PROMPT: Only one stretch of the data below is wanted: the lines starting at the one with "51, 51 x1.87" and ending at the one with "224, 64, 64, 48", both included, given again exactly.

GIVEN ENTRIES:
┄┄┄┄┄┄┄┄┄┄

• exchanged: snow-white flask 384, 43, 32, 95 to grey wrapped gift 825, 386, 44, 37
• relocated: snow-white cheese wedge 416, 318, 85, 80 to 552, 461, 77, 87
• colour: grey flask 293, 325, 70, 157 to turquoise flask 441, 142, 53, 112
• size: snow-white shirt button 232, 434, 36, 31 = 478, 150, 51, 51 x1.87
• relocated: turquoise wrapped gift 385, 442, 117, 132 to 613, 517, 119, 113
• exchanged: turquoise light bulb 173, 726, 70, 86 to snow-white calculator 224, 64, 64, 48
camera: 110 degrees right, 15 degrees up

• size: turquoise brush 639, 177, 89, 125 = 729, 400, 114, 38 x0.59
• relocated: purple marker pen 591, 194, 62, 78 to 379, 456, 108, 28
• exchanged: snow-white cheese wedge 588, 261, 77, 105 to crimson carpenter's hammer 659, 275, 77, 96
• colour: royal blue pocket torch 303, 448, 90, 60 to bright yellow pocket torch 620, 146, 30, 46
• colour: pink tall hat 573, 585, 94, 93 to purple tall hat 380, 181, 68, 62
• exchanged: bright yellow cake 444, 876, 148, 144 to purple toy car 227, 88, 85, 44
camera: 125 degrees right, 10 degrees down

┄┄┄┄┄┄┄┄┄┄

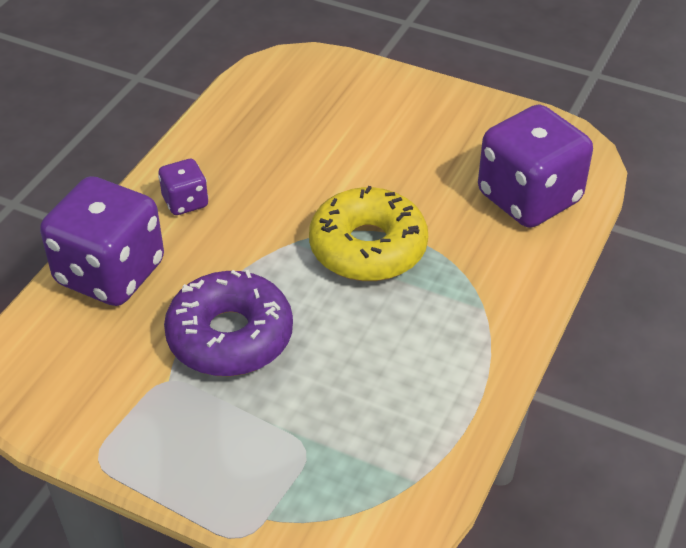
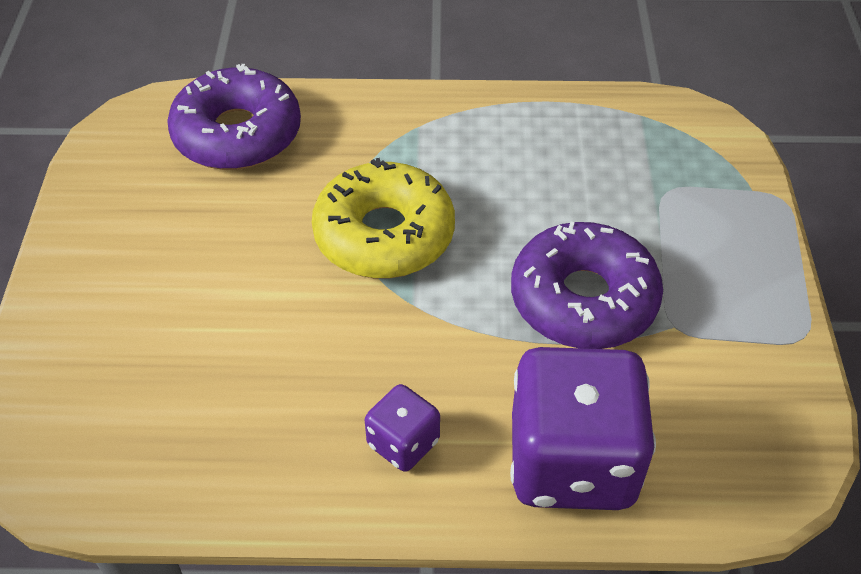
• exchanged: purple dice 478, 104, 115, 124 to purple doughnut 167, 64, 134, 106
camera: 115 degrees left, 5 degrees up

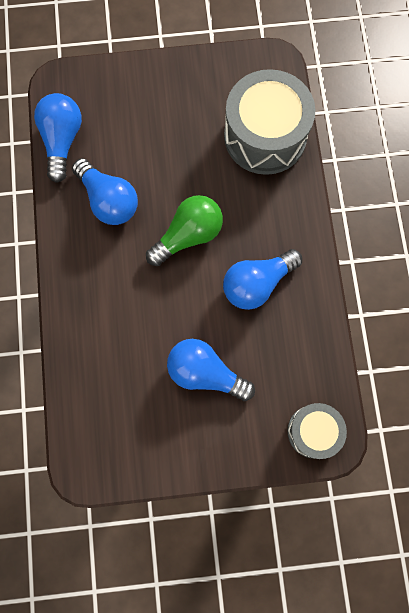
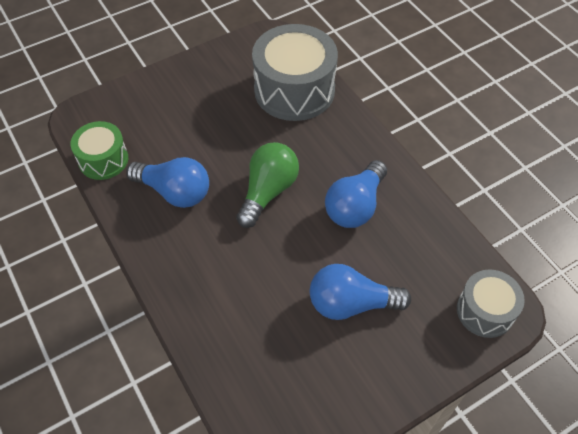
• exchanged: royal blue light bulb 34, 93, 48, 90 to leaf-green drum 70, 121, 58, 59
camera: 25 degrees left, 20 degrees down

┄┄┄┄┄┄┄┄┄┄

TASK RESULT:
• size: snow-white shirt button 232, 434, 36, 31 = 478, 150, 51, 51 x1.87
• relocated: turquoise wrapped gift 385, 442, 117, 132 to 613, 517, 119, 113
• exchanged: turquoise light bulb 173, 726, 70, 86 to snow-white calculator 224, 64, 64, 48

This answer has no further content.